DATA SHOWN Block Start

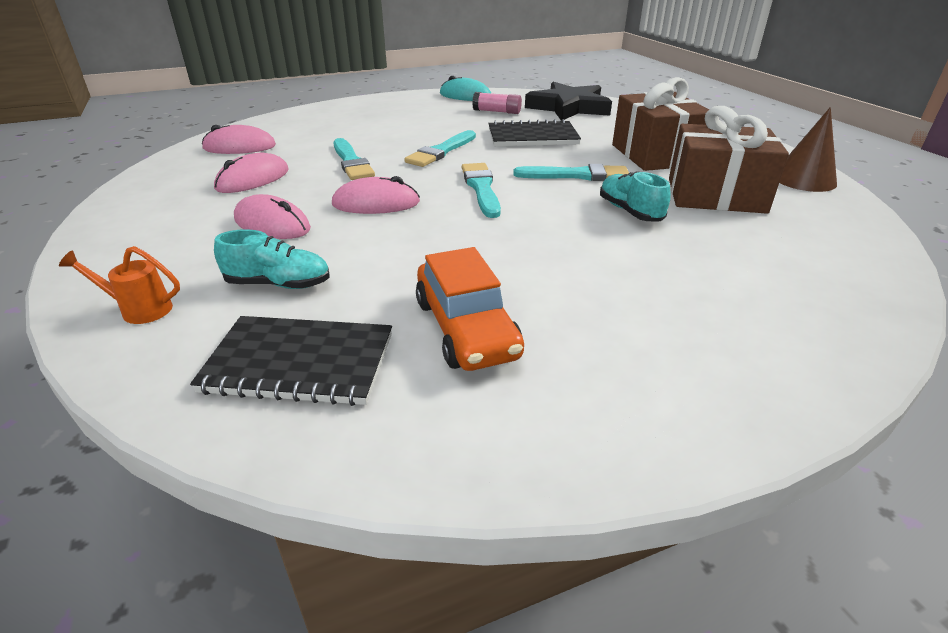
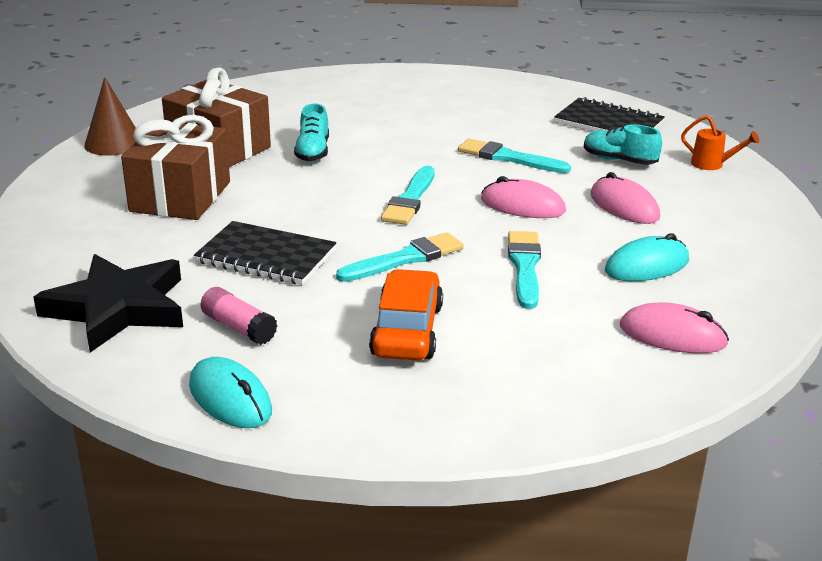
camera: 155 degrees left, 5 degrees down
(253, 179) = (647, 266): pink mouse -> turquoise mouse
(466, 328) = (510, 118): orange car -> orange car (407, 330)
(577, 175) = (300, 192): turquoise brush -> turquoise brush (508, 158)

DATA SHOWN Block End

WHAT TO PRODUCE:
Print every line above once more, exactly. Omit the pictures.

SOLUTION:
camera: 155 degrees left, 5 degrees down
(253, 179) = (647, 266): pink mouse -> turquoise mouse
(466, 328) = (510, 118): orange car -> orange car (407, 330)
(577, 175) = (300, 192): turquoise brush -> turquoise brush (508, 158)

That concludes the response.